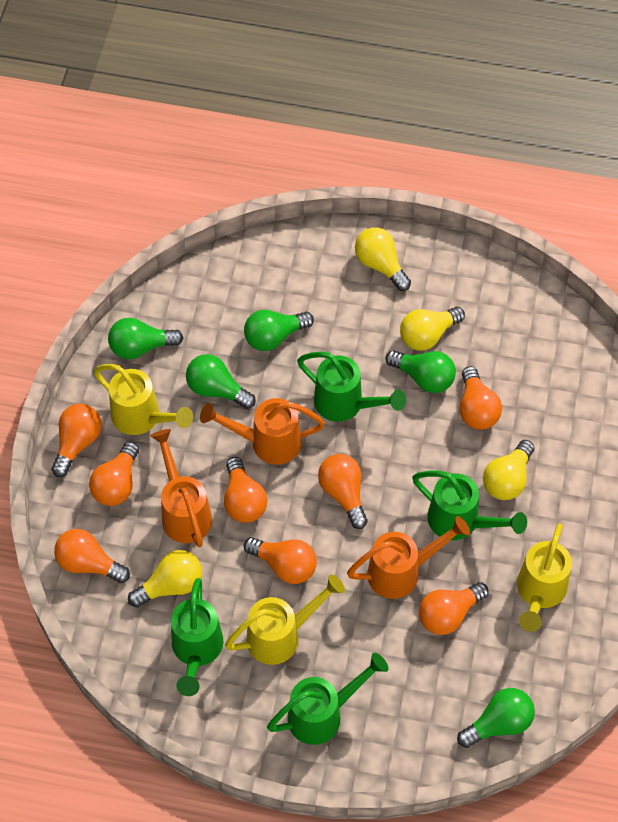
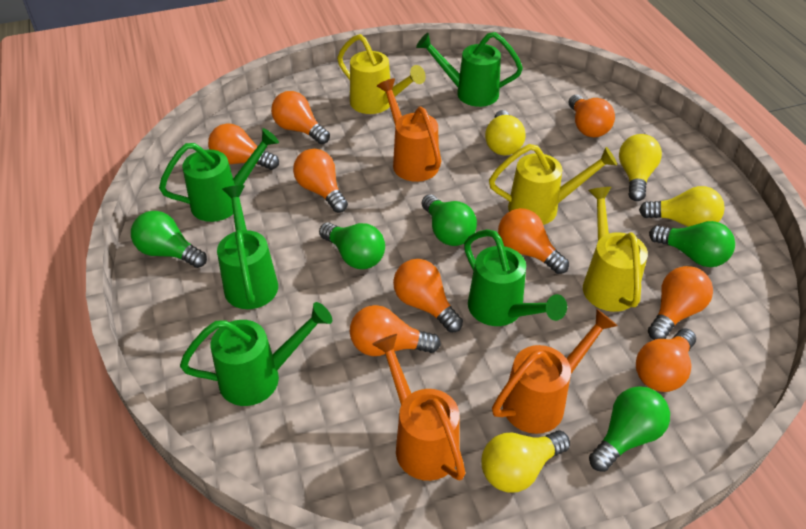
green watering can: 4 -> 5
orange light bulb: 8 -> 9

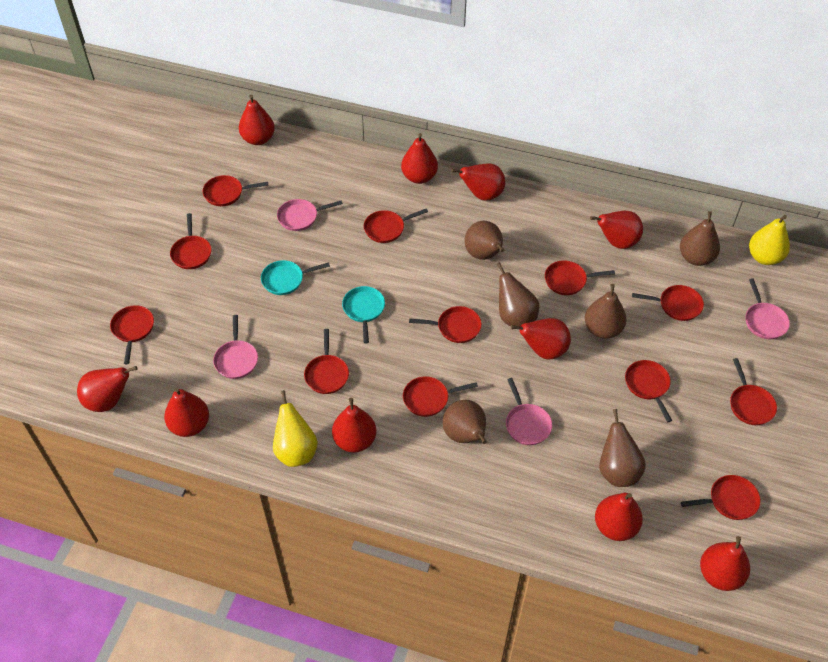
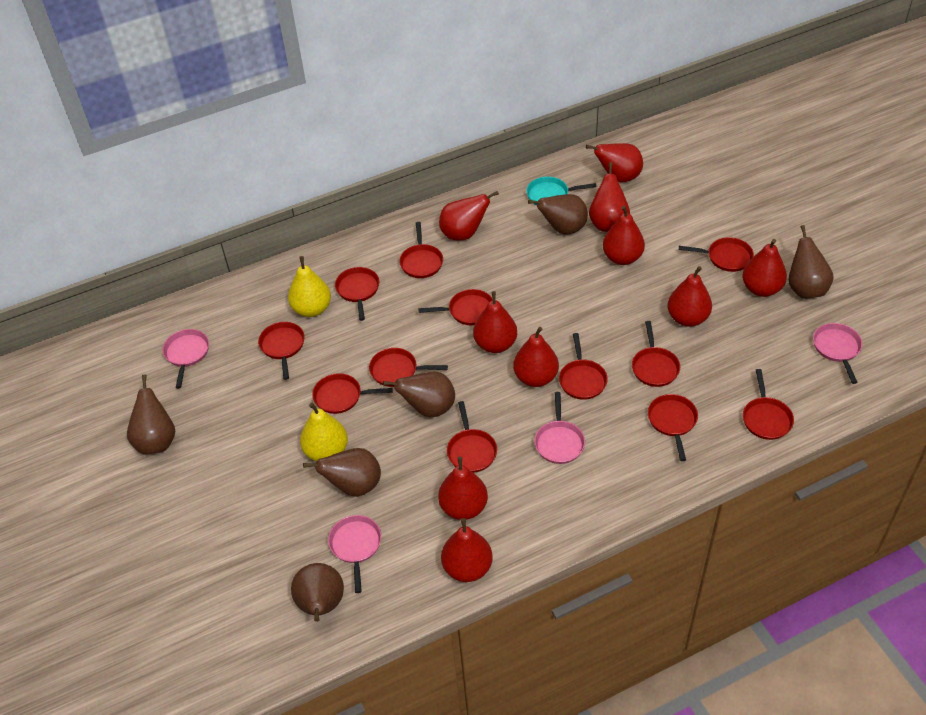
turquoise pan: 2 -> 1

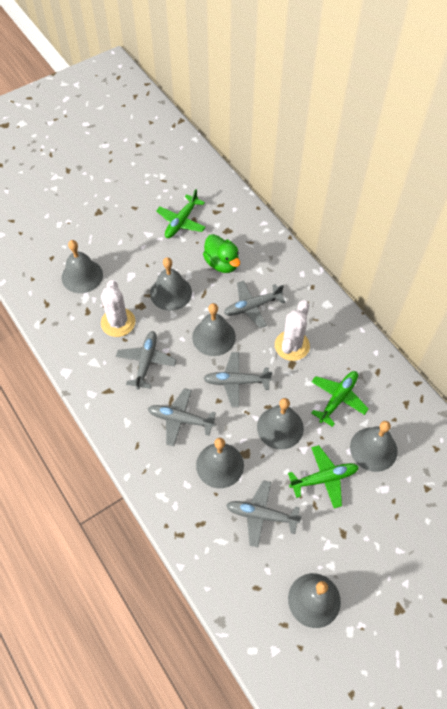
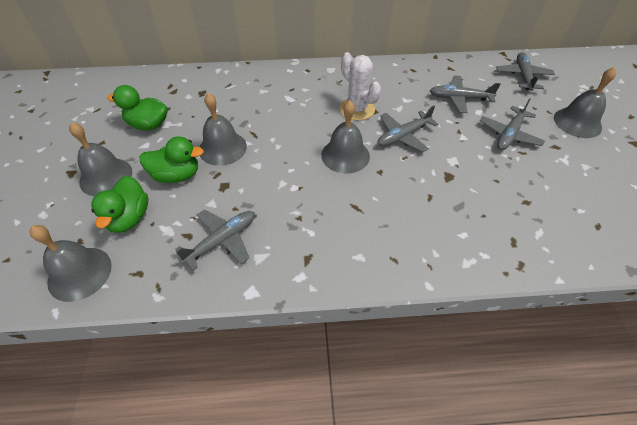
green duck: 1 -> 3
green plane: 3 -> 0
grey bell: 7 -> 5
white cactus: 2 -> 1

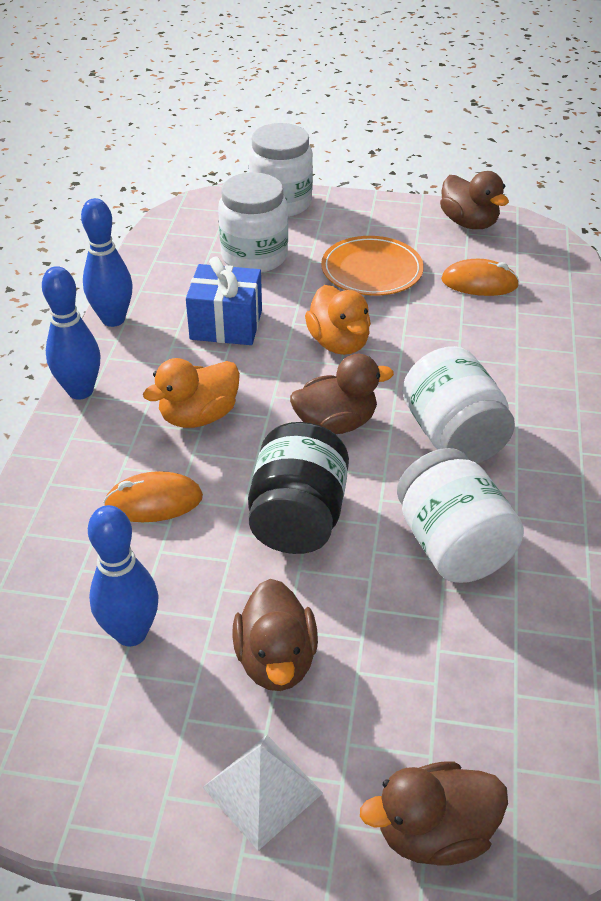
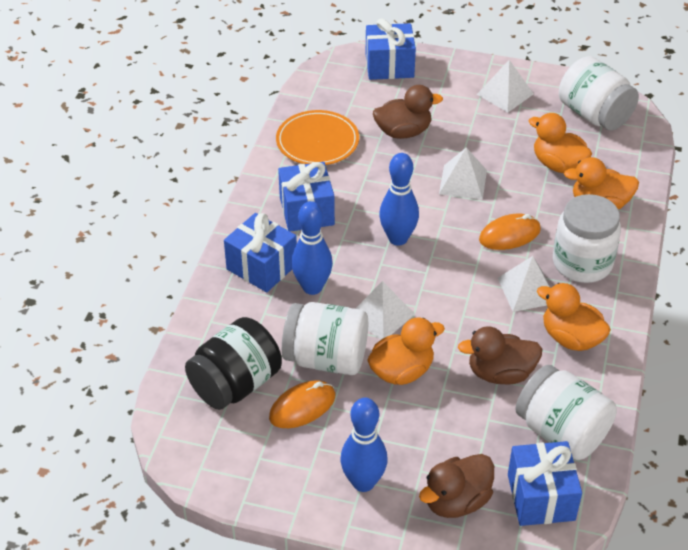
blue gift: 1 -> 4
brown duck: 4 -> 3
orange duck: 2 -> 4
white pyramid: 1 -> 4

**Work instruction**
The answer must be the full set of records, repeated exactly, with no pictures.

**Answer for the task**
green watering can: 4 -> 5
orange light bulb: 8 -> 9

turquoise pan: 2 -> 1

green duck: 1 -> 3
green plane: 3 -> 0
grey bell: 7 -> 5
white cactus: 2 -> 1

blue gift: 1 -> 4
brown duck: 4 -> 3
orange duck: 2 -> 4
white pyramid: 1 -> 4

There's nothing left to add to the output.